[Opening Data supplied section]

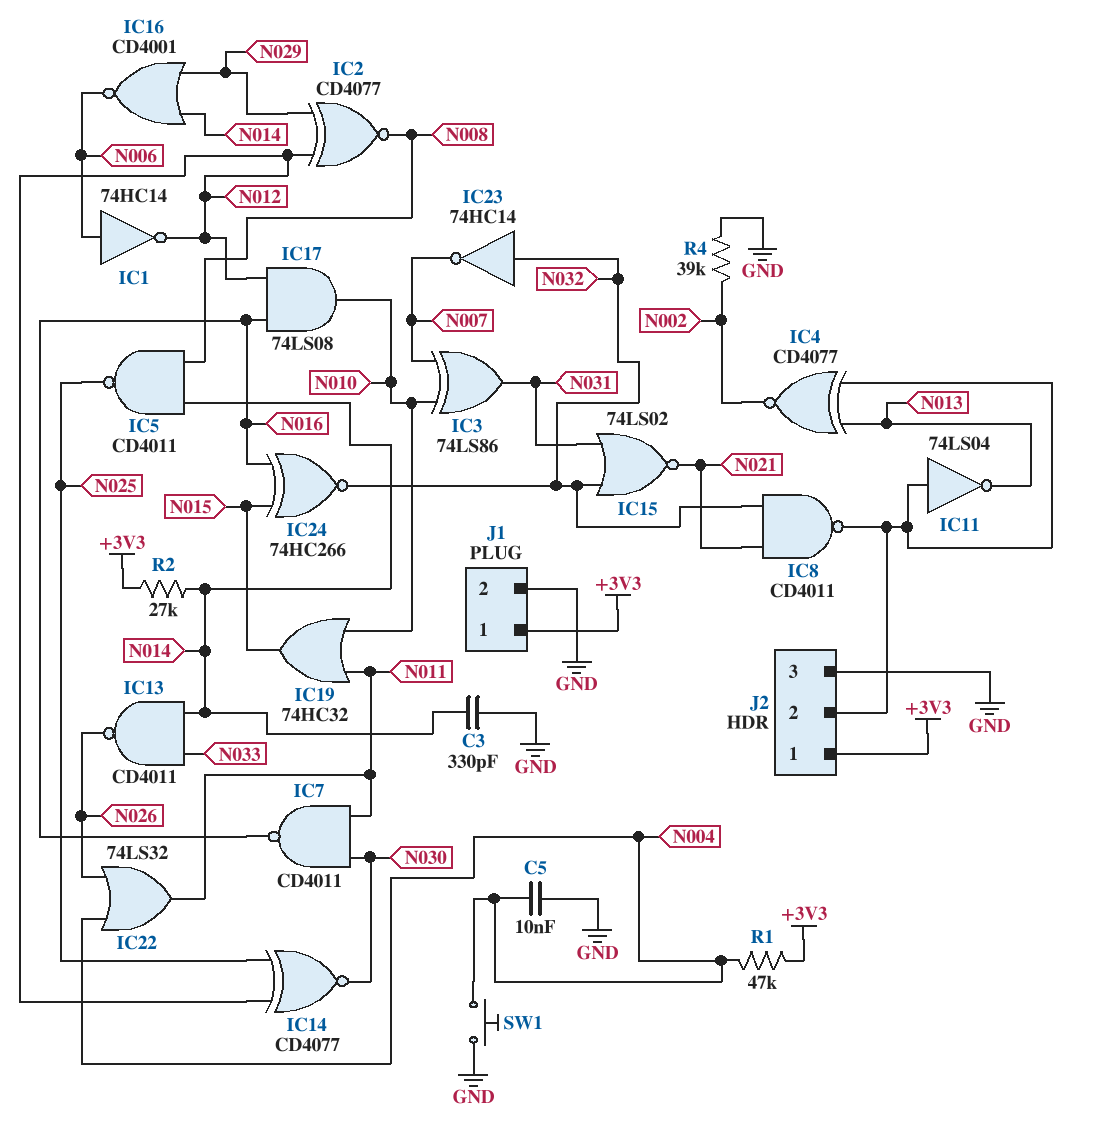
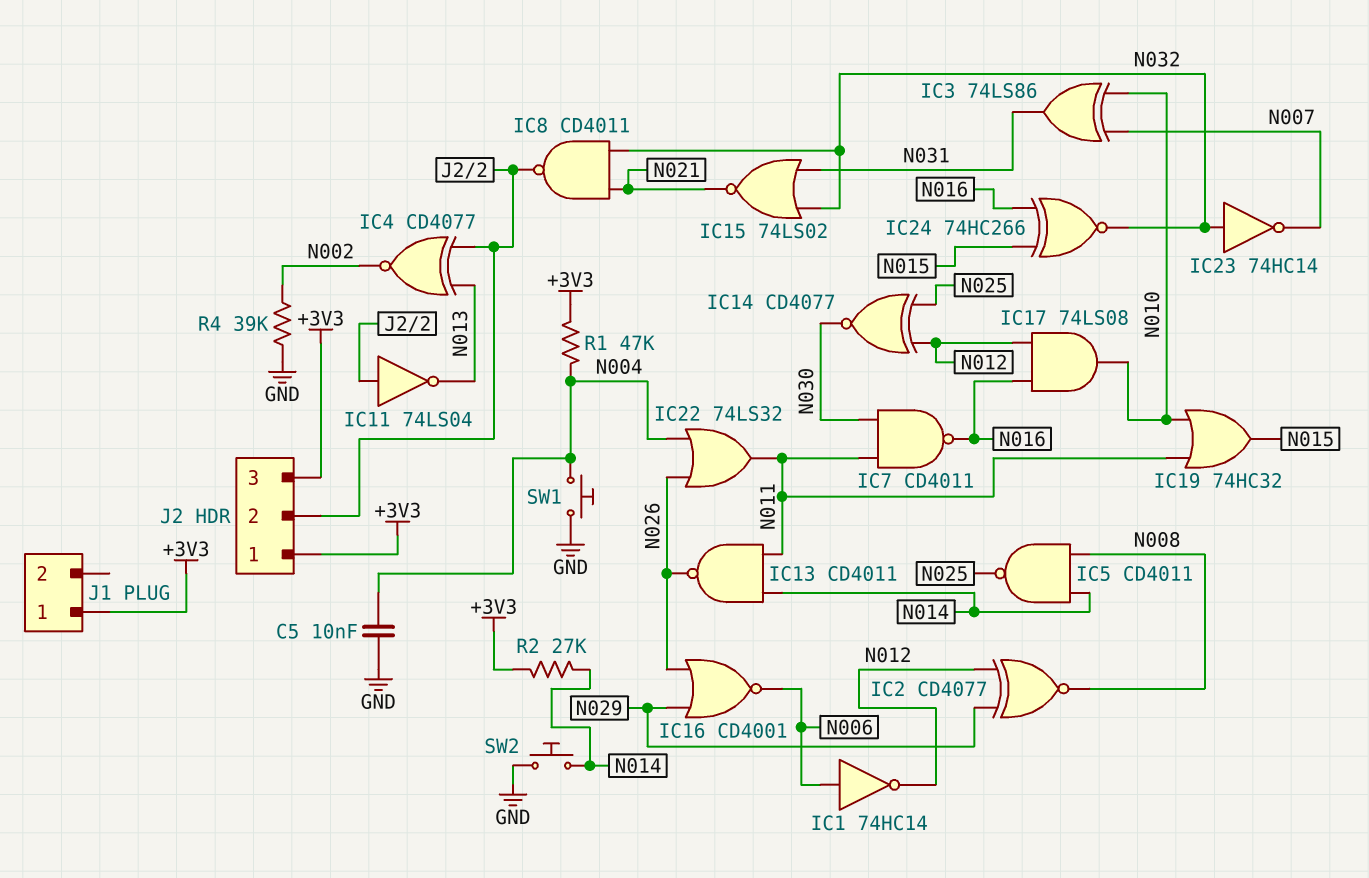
C3: 330pF (GND, N014) -> none
IC13: NAND CD4011 (in N014, in N033, out N026) -> NAND CD4011 (in N011, in N014, out N026)
IC16: NOR CD4001 (in N014, in N029, out N006) -> NOR CD4001 (in N026, in N029, out N006)
J1 pin 2: GND -> none
J2 pin 3: GND -> +3V3
SW2: none -> button (GND, N014)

[Closing Data supplied section]

— Exercise prompt —
For the word "none", how many lines in the records above contain it? Answer with the number and nothing else.

— Task answer —
3